§ **Available data**:
◆ ◆ ◆ ◆ ◆

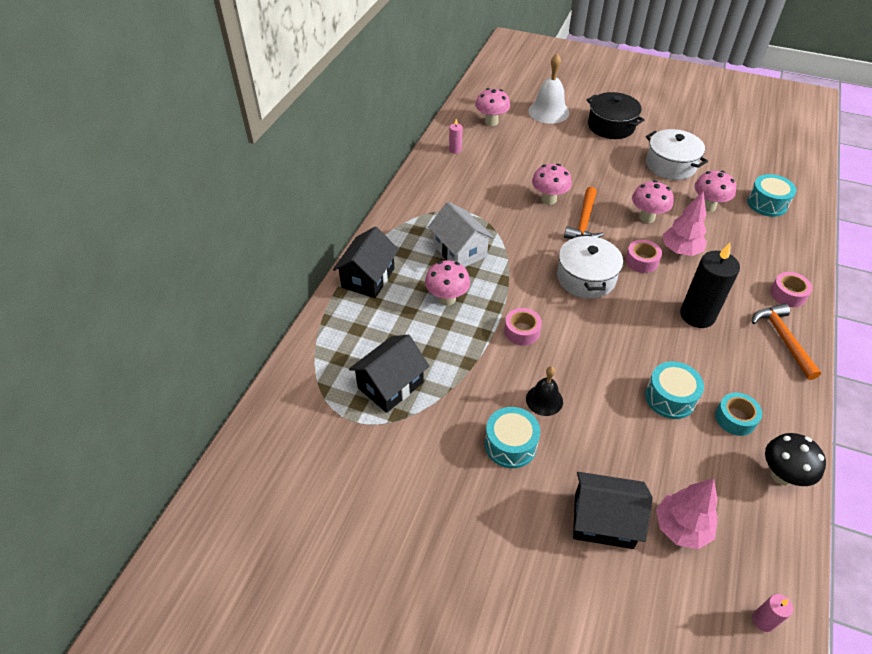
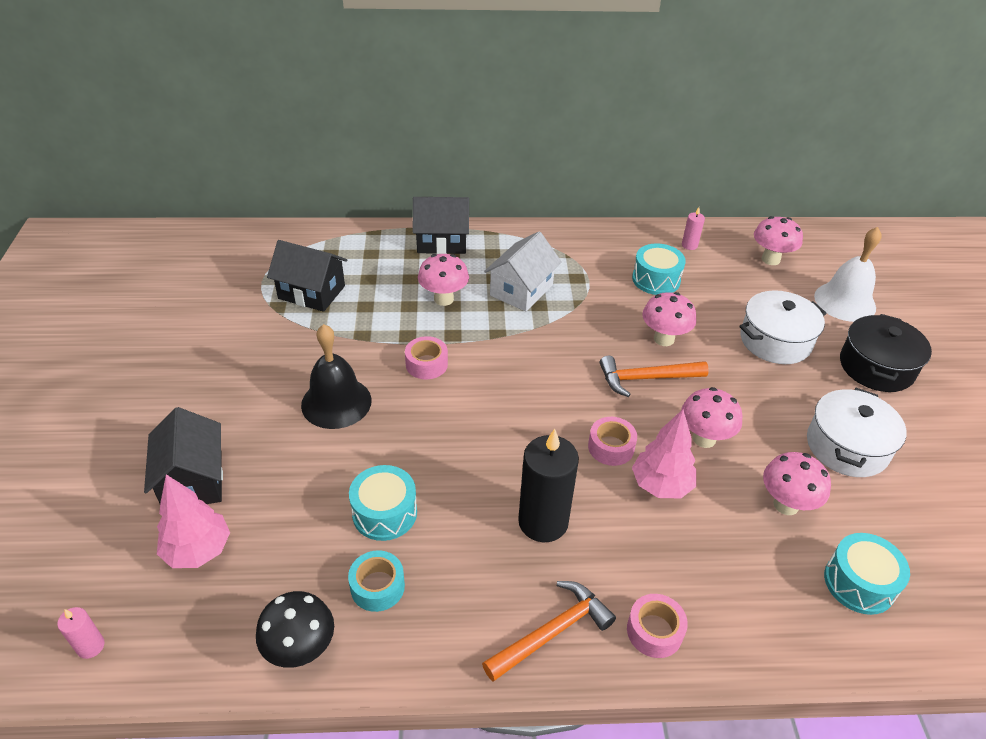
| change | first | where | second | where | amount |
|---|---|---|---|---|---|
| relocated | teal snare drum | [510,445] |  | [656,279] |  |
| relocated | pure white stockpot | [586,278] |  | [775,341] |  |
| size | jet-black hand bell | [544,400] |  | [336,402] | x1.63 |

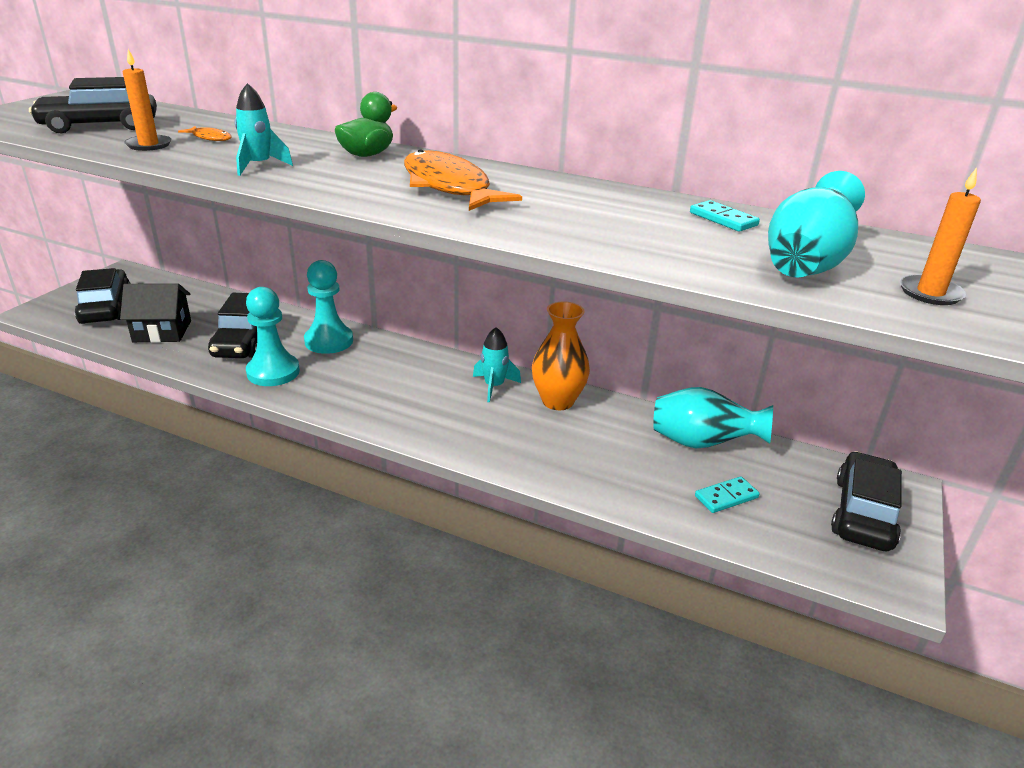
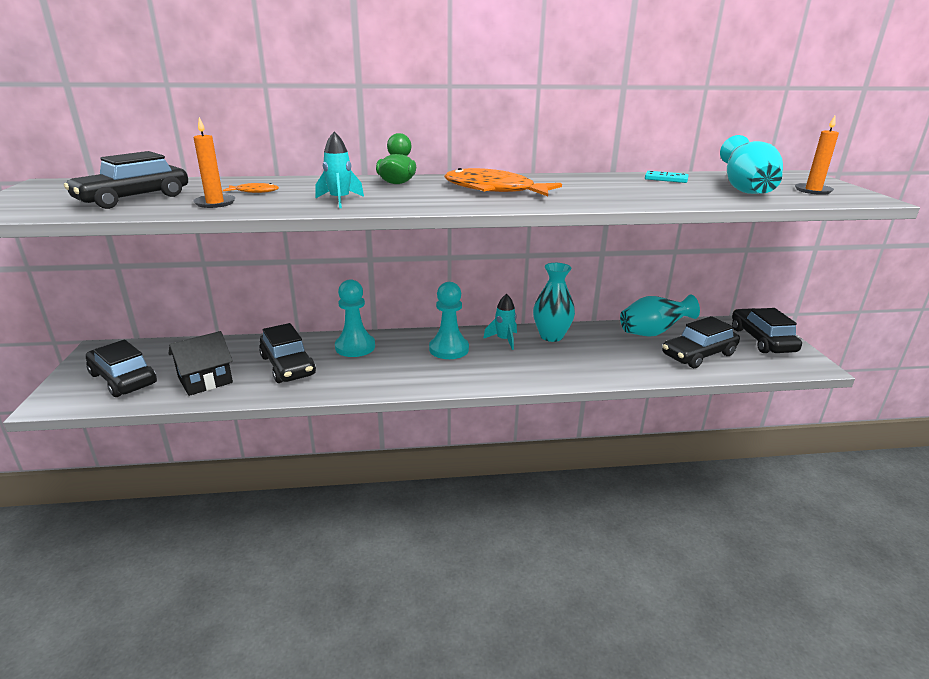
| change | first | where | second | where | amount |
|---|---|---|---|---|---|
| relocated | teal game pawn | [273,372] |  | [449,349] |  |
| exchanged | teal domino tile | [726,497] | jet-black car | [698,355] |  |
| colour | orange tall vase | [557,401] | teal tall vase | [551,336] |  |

◆ ◆ ◆ ◆ ◆

§ **Work instructions**: When you transcribe these entries, keep every word exact and drop the pictures.

§ **Result of this task**:
| change | first | where | second | where | amount |
|---|---|---|---|---|---|
| relocated | teal snare drum | [510,445] |  | [656,279] |  |
| relocated | pure white stockpot | [586,278] |  | [775,341] |  |
| size | jet-black hand bell | [544,400] |  | [336,402] | x1.63 |

| change | first | where | second | where | amount |
|---|---|---|---|---|---|
| relocated | teal game pawn | [273,372] |  | [449,349] |  |
| exchanged | teal domino tile | [726,497] | jet-black car | [698,355] |  |
| colour | orange tall vase | [557,401] | teal tall vase | [551,336] |  |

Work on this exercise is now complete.